INPUT MATERIAL START

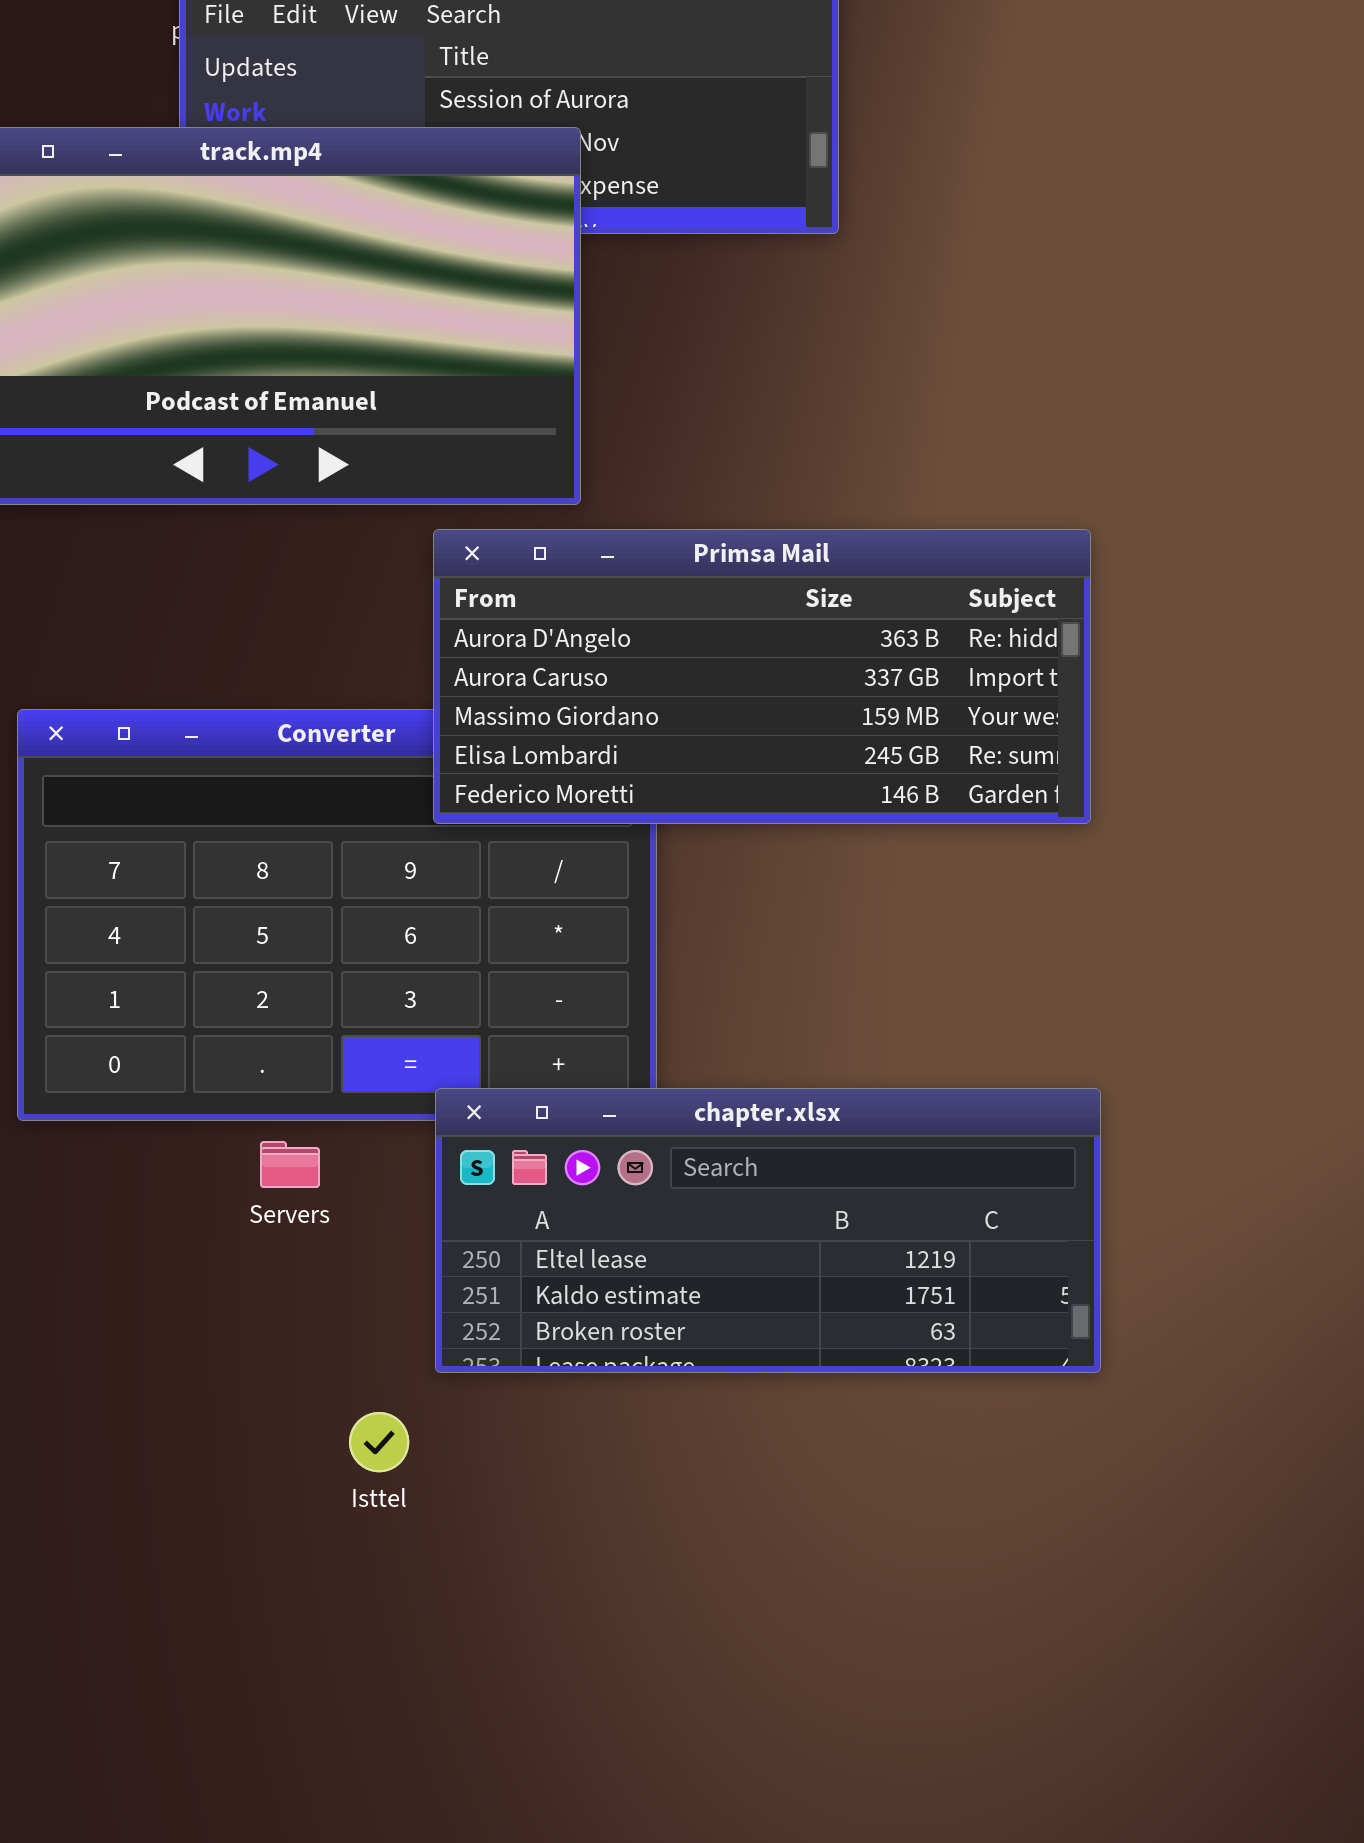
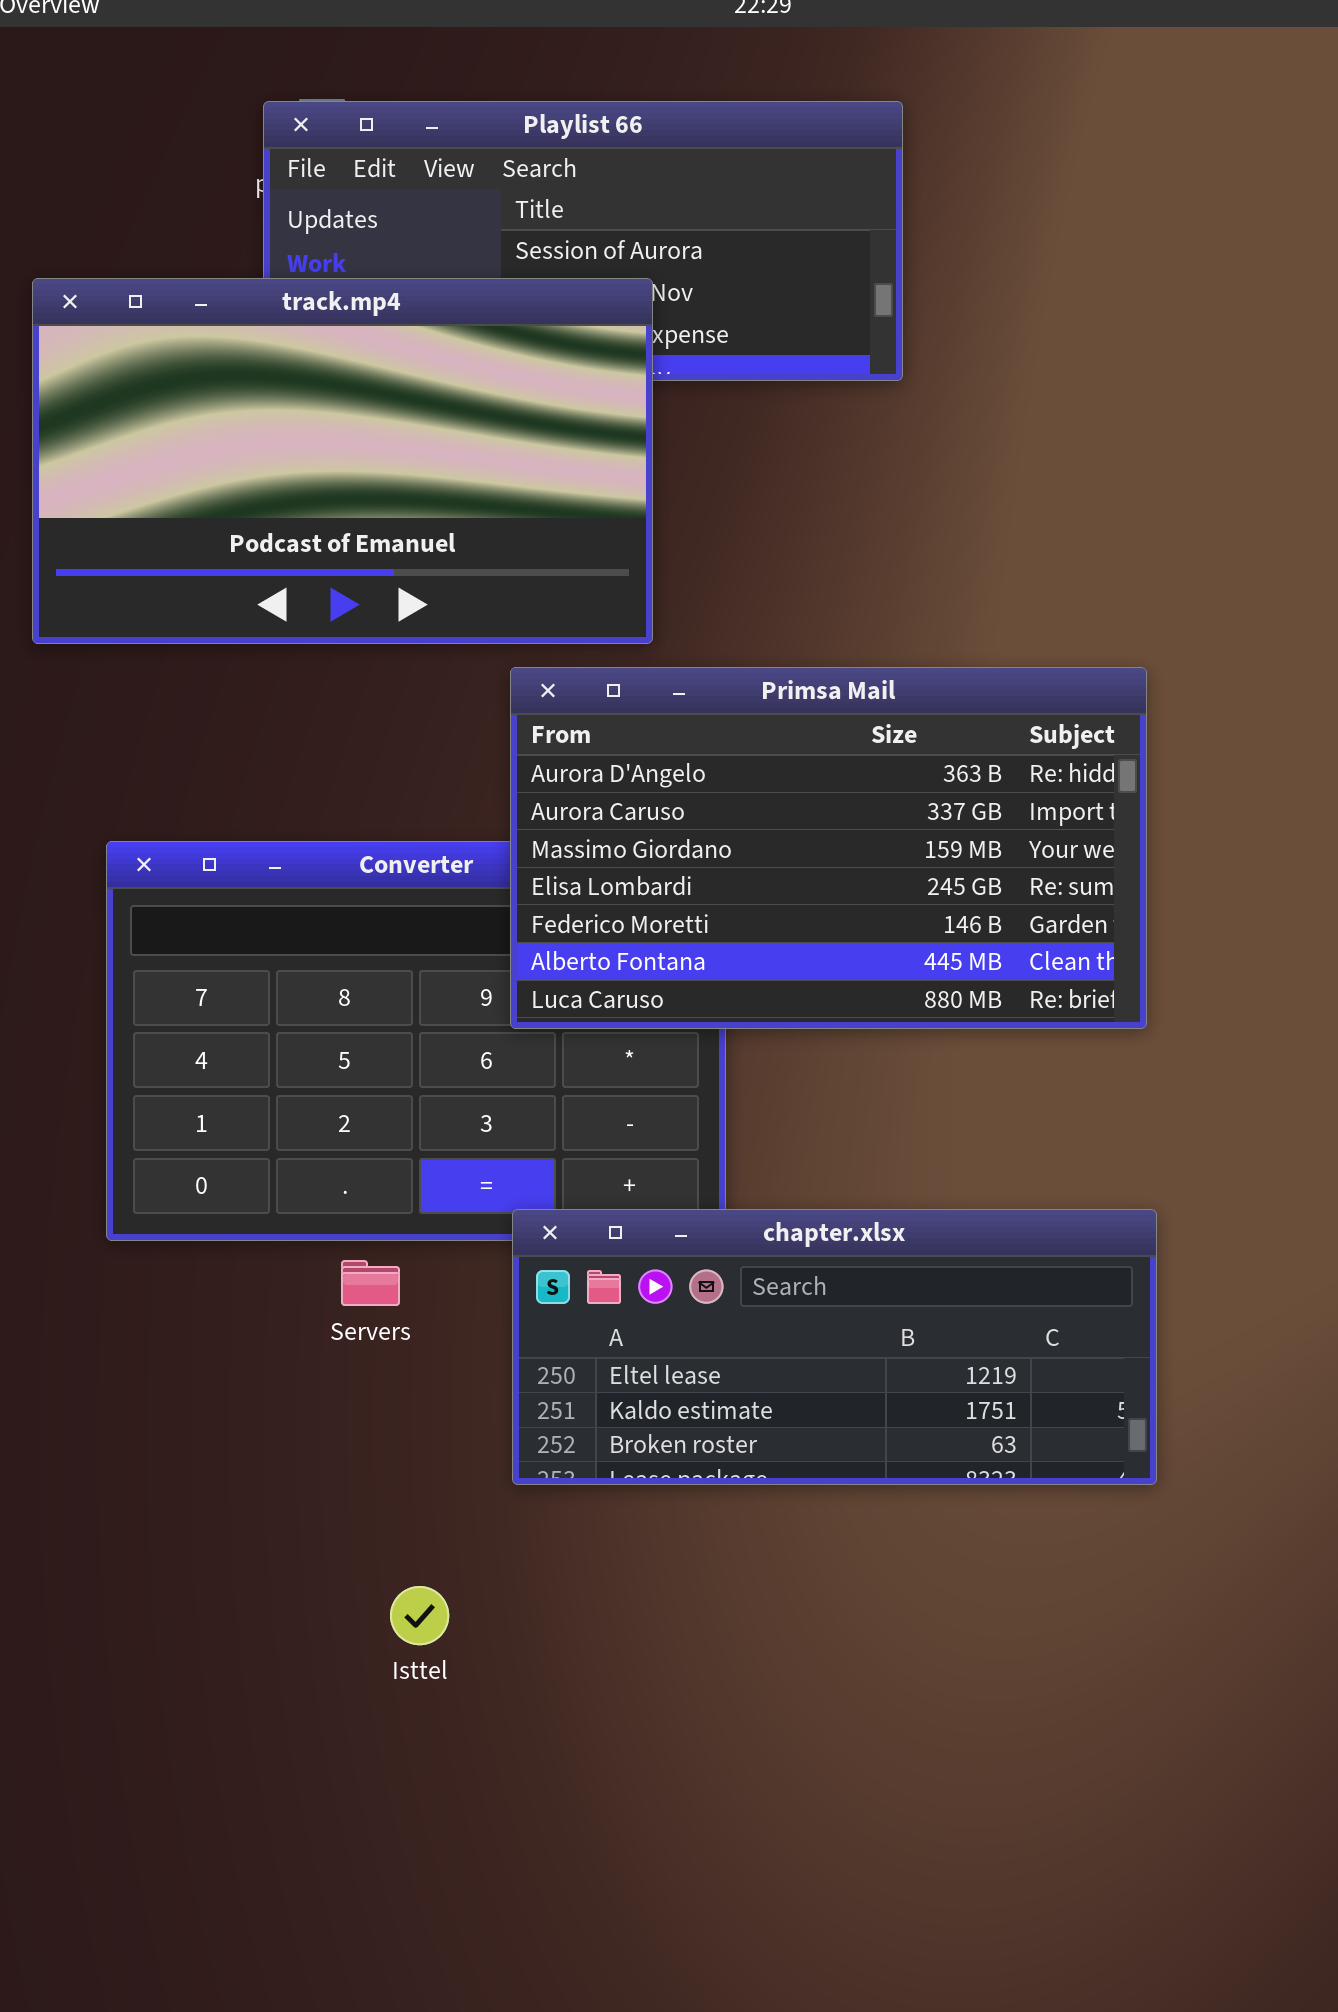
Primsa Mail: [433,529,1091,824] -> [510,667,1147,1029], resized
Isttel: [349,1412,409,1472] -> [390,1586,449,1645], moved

INPUT MATERIAL END
INPUT MATERIAL START

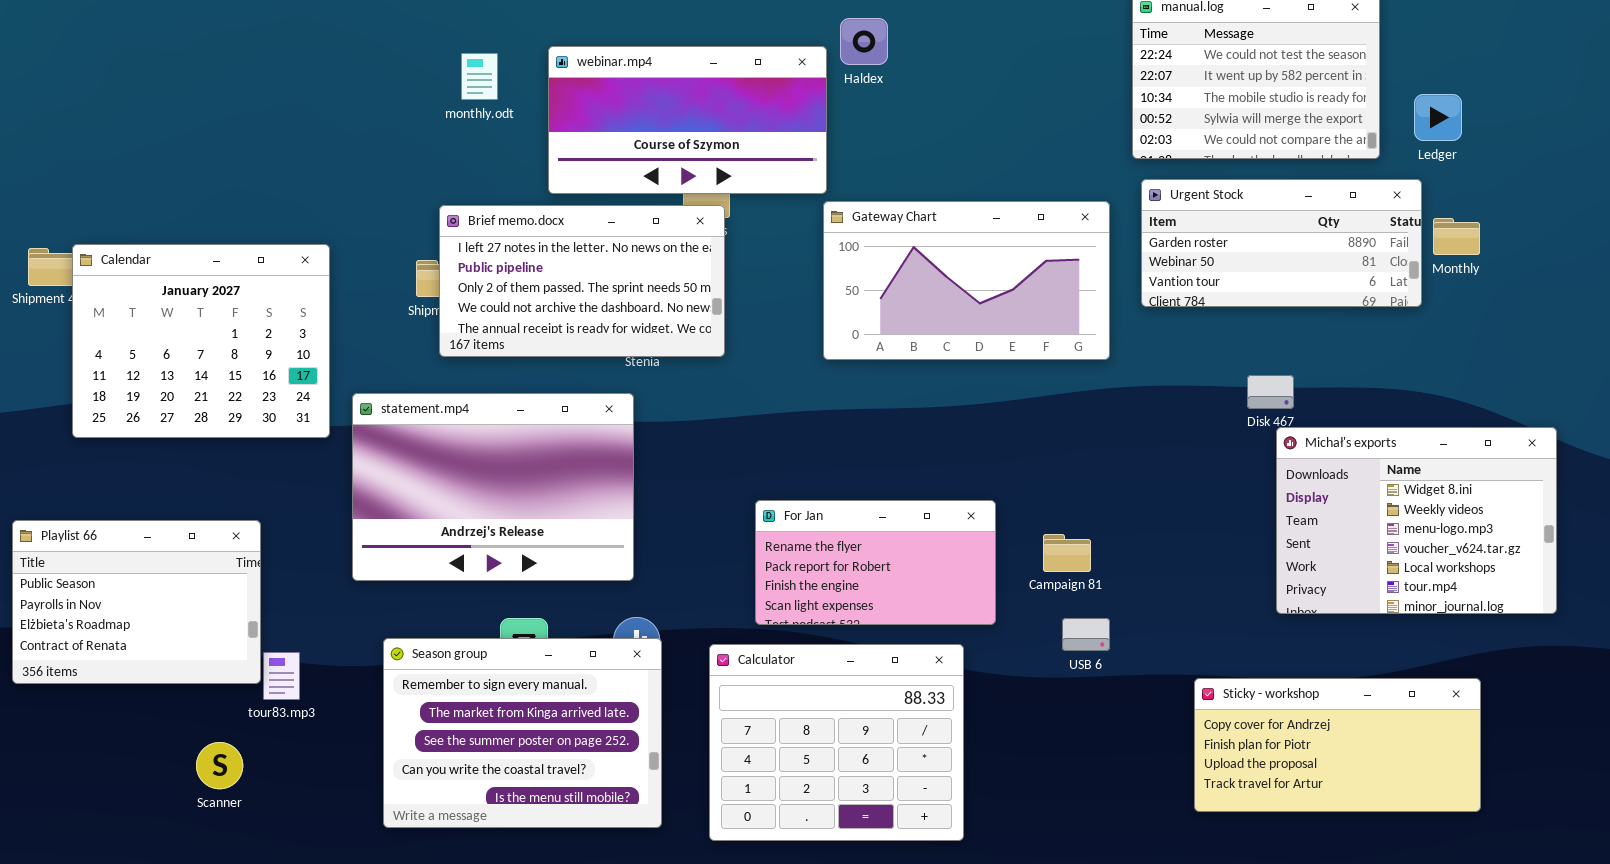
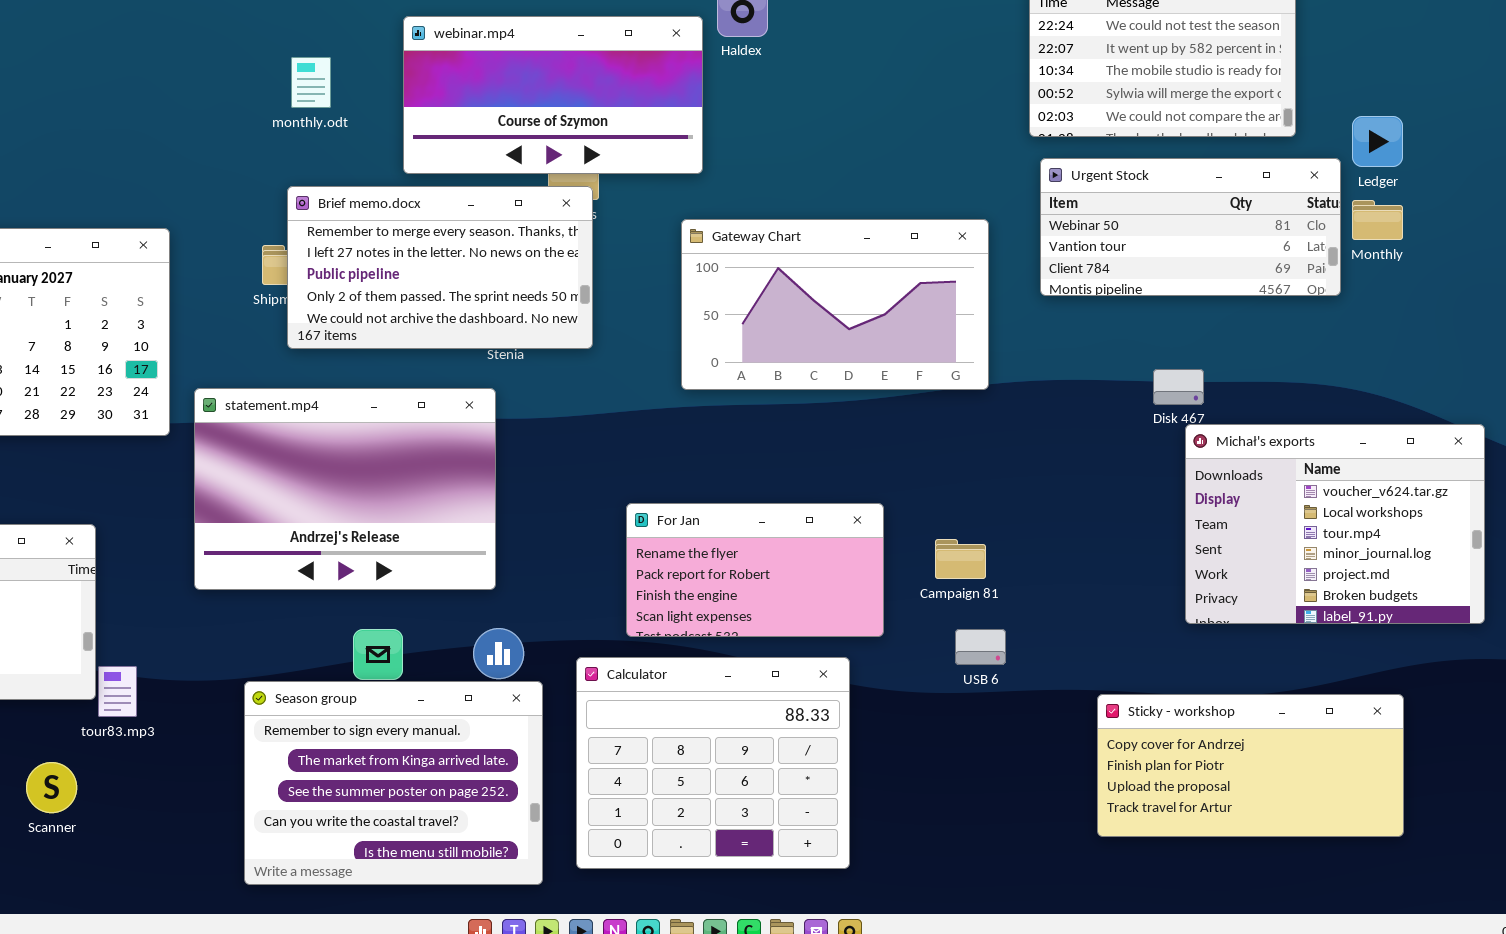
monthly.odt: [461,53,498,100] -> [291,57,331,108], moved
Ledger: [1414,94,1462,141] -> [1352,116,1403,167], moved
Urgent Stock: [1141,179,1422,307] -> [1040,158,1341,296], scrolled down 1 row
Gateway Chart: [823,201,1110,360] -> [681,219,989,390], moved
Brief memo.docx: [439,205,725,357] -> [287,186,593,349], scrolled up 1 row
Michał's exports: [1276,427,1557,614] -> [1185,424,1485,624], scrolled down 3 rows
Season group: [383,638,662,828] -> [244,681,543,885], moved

INPUT MATERIAL END
INPUT MATERIAL START

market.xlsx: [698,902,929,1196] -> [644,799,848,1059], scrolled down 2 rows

INPUT MATERIAL END

§ WHAT TO DO:
Of the lines above, output exactly those from the line bearing "Michał's exports: [1276,427,1557,614]" through the line bearing "Season group: [383,638,662,828]", inclusive.

§ EXERCISE OUTPUT:
Michał's exports: [1276,427,1557,614] -> [1185,424,1485,624], scrolled down 3 rows
Season group: [383,638,662,828] -> [244,681,543,885], moved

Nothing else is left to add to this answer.